Between the line containing "- change: colour" and the line containing "old: brown bottle" lies a run of lines; give that run again exactly, with both of those lines, and nothing else from the entries below.

[MATERIAL TO PROCESS — start]

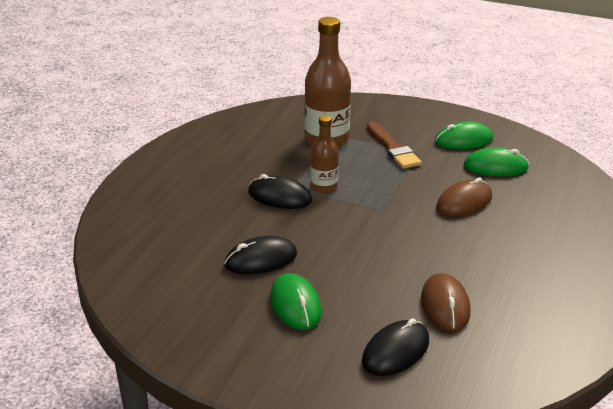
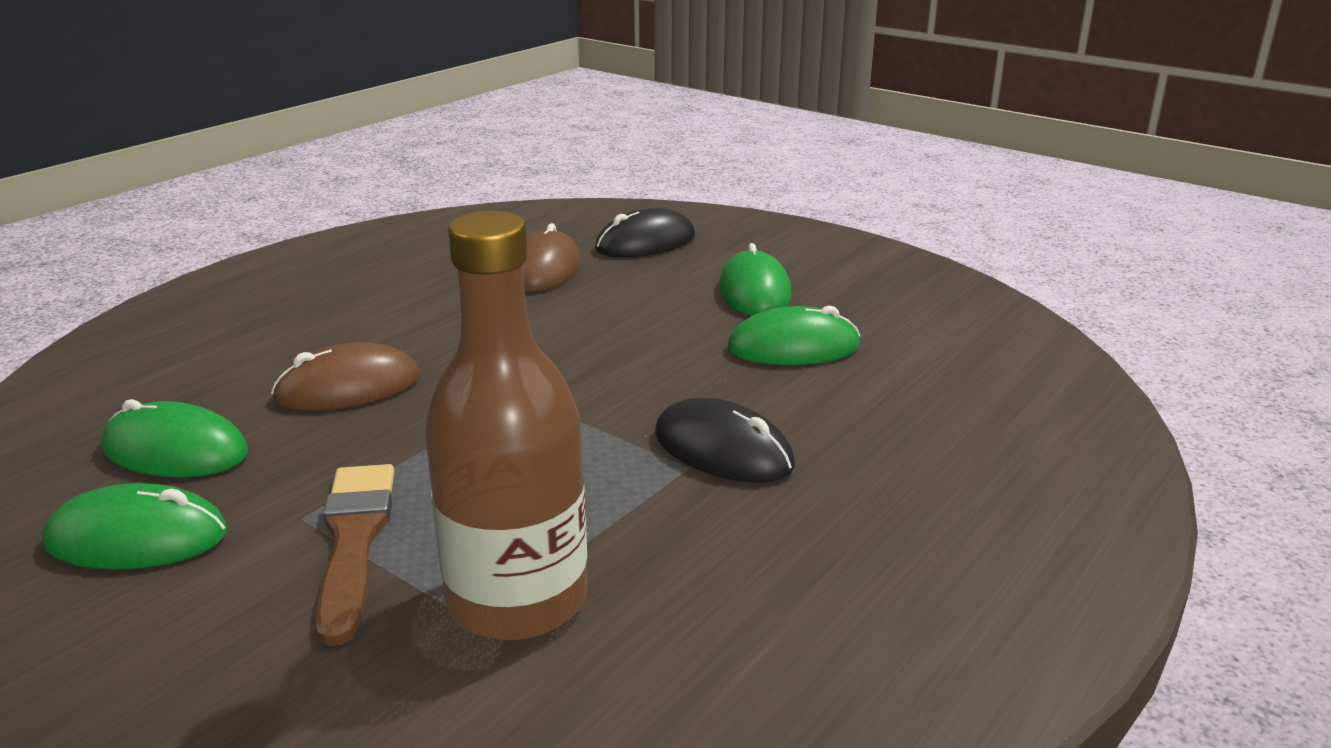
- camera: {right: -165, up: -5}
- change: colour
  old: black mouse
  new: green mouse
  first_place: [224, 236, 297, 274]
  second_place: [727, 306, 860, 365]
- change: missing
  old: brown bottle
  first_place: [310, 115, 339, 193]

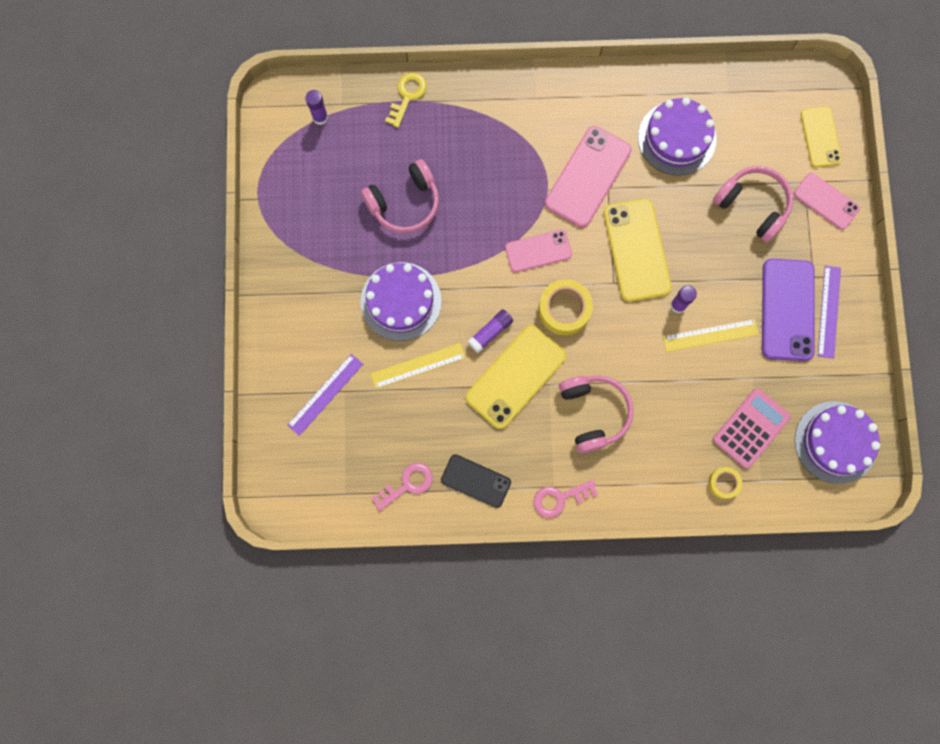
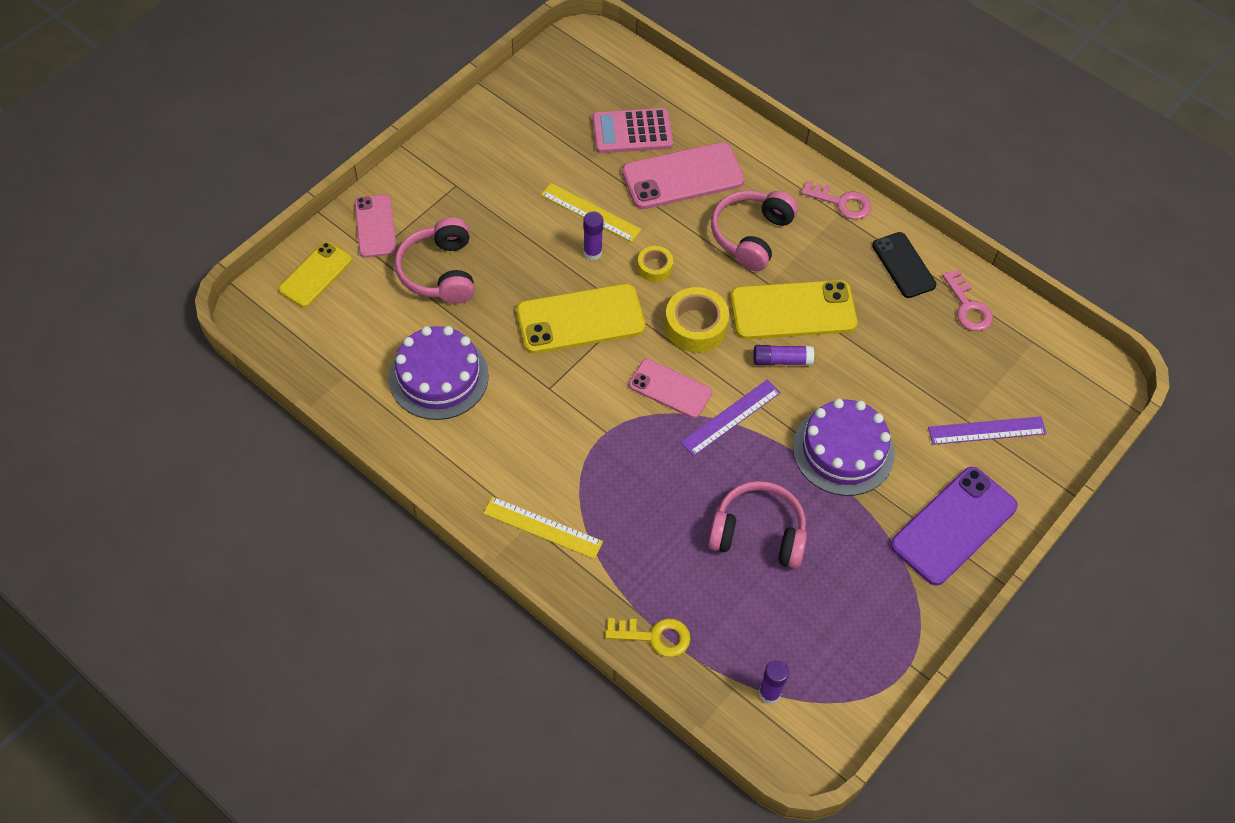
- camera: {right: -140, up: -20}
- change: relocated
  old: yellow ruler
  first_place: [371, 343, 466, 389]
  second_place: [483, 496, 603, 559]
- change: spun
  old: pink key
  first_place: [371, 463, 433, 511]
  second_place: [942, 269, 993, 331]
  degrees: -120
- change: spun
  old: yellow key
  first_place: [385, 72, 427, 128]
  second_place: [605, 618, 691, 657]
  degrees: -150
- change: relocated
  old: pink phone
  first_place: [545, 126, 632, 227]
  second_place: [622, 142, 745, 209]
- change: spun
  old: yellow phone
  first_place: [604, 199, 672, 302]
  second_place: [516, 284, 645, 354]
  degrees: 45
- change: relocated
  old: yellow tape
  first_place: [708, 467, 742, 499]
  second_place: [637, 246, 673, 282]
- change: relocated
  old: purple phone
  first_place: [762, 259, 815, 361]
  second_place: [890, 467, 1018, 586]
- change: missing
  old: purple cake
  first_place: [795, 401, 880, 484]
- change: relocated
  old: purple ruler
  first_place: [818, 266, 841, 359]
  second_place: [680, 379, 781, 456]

[MATERIAL TO PROCESS — finish]
[MATERIAL TO PROCESS — start]

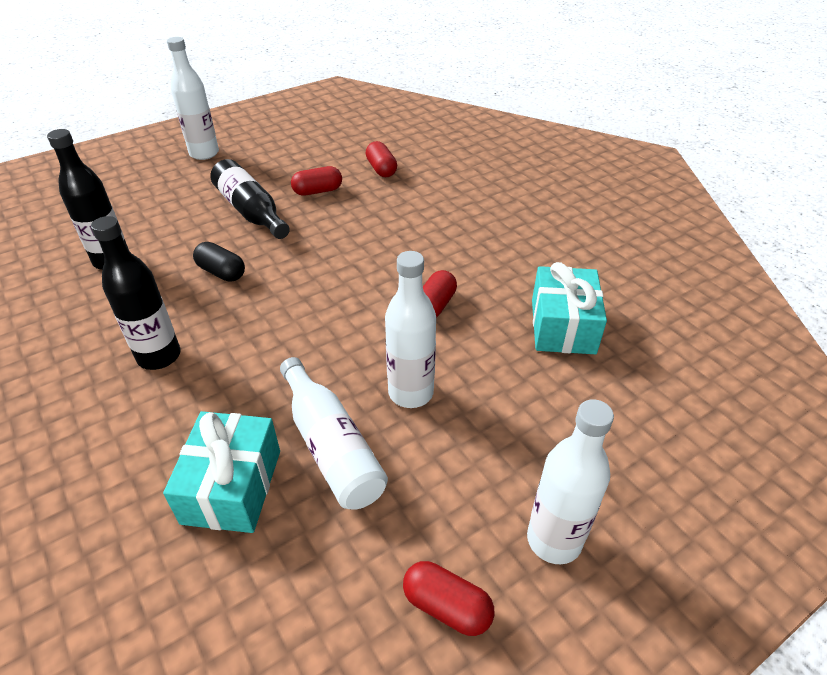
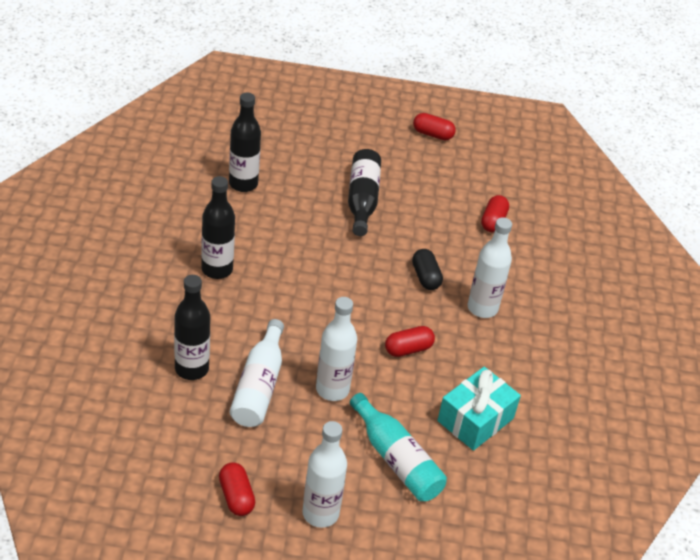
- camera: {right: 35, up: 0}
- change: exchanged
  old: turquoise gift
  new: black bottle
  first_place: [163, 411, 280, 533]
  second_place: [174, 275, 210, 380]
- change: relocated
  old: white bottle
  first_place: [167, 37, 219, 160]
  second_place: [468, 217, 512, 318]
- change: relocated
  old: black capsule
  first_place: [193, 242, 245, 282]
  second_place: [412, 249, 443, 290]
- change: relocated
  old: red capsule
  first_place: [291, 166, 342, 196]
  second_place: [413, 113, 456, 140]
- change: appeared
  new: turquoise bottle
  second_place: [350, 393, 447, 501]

[MATERIAL TO PROCESS — finish]

> [ANSWER BOX]:
- change: colour
  old: black mouse
  new: green mouse
  first_place: [224, 236, 297, 274]
  second_place: [727, 306, 860, 365]
- change: missing
  old: brown bottle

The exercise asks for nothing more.